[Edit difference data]

━━━━━━━━━━

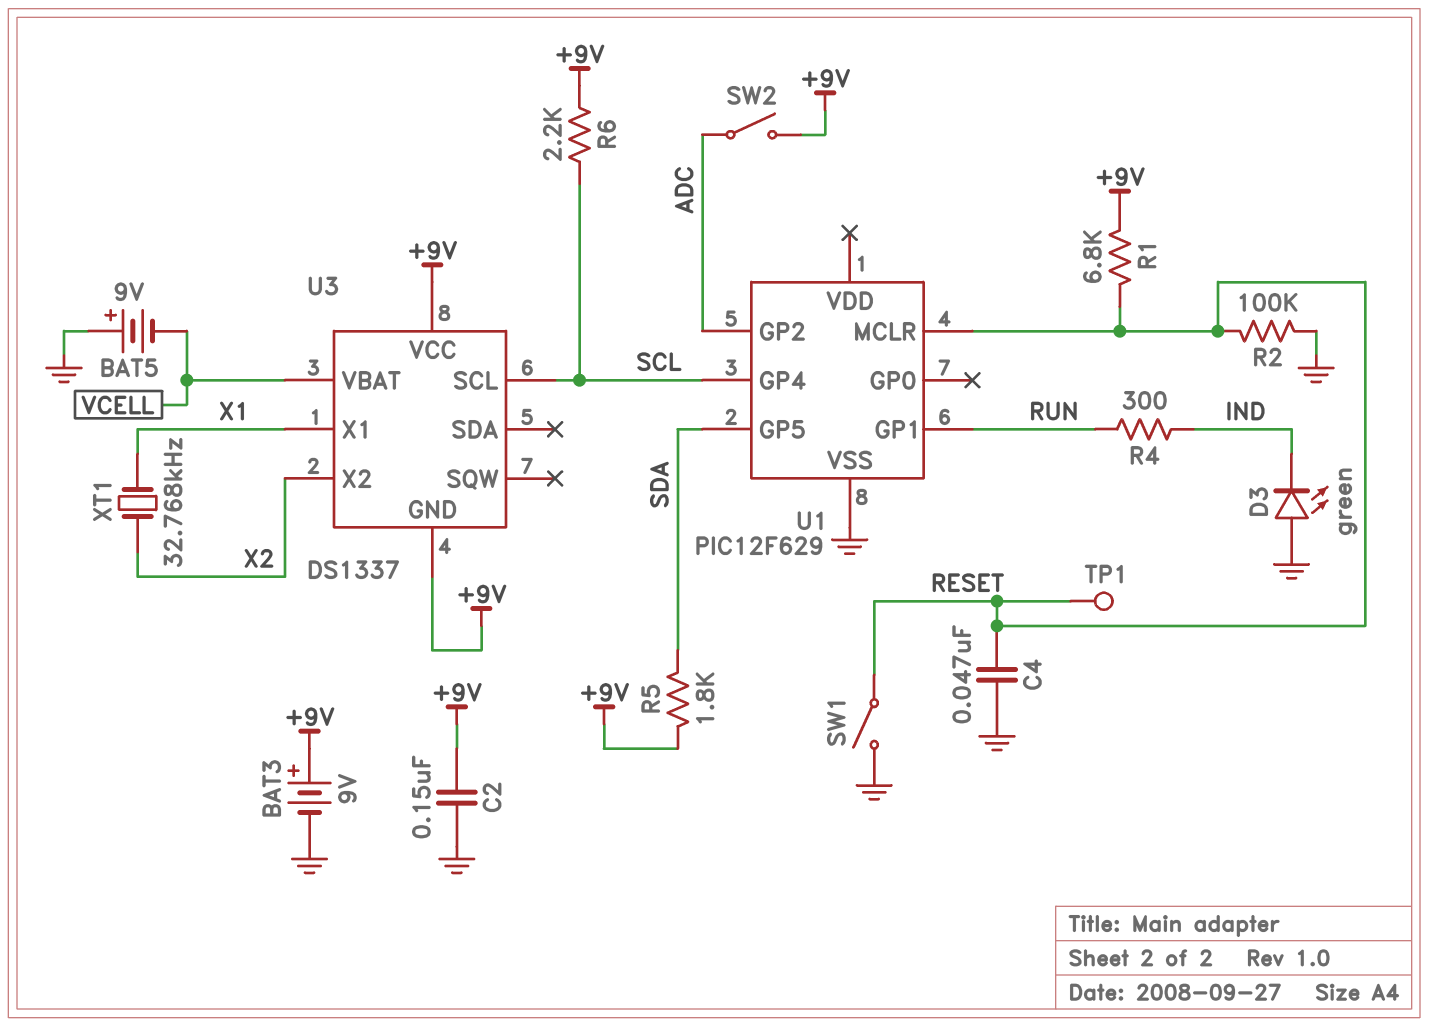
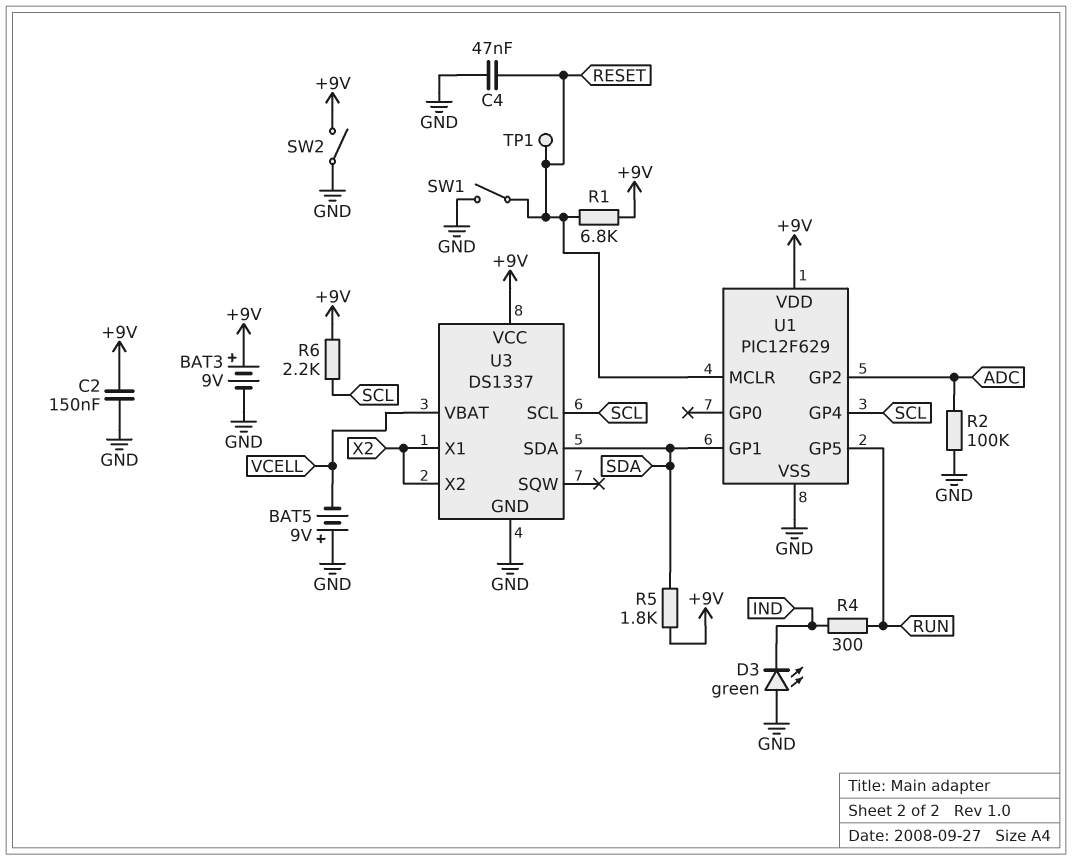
R2: 100k (GND, RESET) -> 100k (ADC, GND)
SW2: switch (+9V, ADC) -> switch (+9V, GND)
U1 pin GP1: RUN -> SDA
U1 pin GP5: SDA -> RUN
U1 pin VDD: none -> +9V
U3 pin GND: +9V -> GND
U3 pin SDA: none -> SDA
U3 pin X1: X1 -> X2
XT1: 32.768kHz (X1, X2) -> none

━━━━━━━━━━

• Your objective: Collect from the data above every line that includes "none".

• Response for this exercise:
U1 pin VDD: none -> +9V
U3 pin SDA: none -> SDA
XT1: 32.768kHz (X1, X2) -> none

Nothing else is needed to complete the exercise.